What you will do
Could you write out the line containing "C3: 1.5nF (GND, N009) -> 330pF (GND, N009)" and all the lines below it in the data, exactly, through the final one and nothing else?

Data to examine

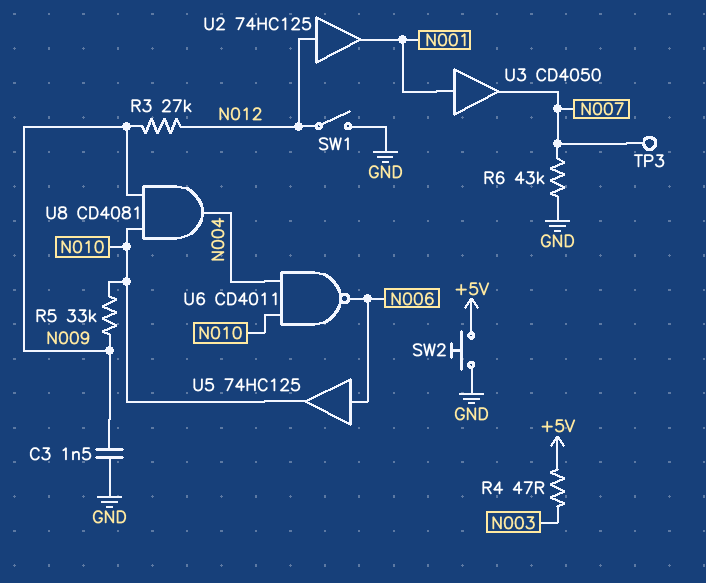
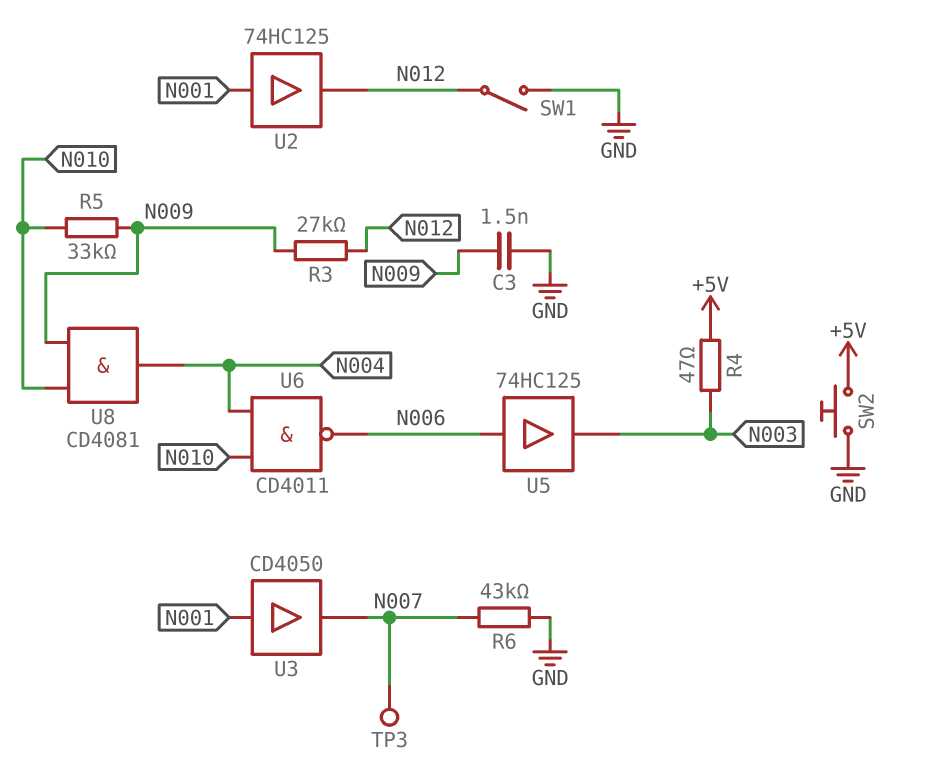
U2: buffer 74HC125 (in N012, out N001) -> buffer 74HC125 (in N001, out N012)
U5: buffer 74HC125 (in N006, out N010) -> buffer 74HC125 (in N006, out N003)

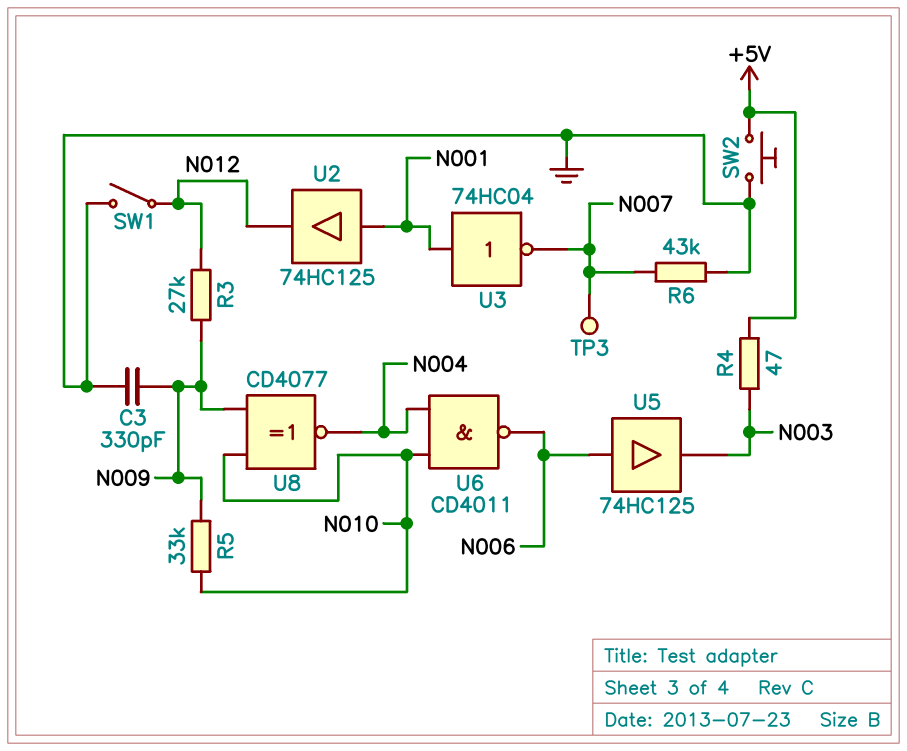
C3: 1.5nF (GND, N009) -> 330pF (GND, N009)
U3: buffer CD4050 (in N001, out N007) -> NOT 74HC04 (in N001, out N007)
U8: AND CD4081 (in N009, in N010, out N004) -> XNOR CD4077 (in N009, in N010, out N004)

Task solution
C3: 1.5nF (GND, N009) -> 330pF (GND, N009)
U3: buffer CD4050 (in N001, out N007) -> NOT 74HC04 (in N001, out N007)
U8: AND CD4081 (in N009, in N010, out N004) -> XNOR CD4077 (in N009, in N010, out N004)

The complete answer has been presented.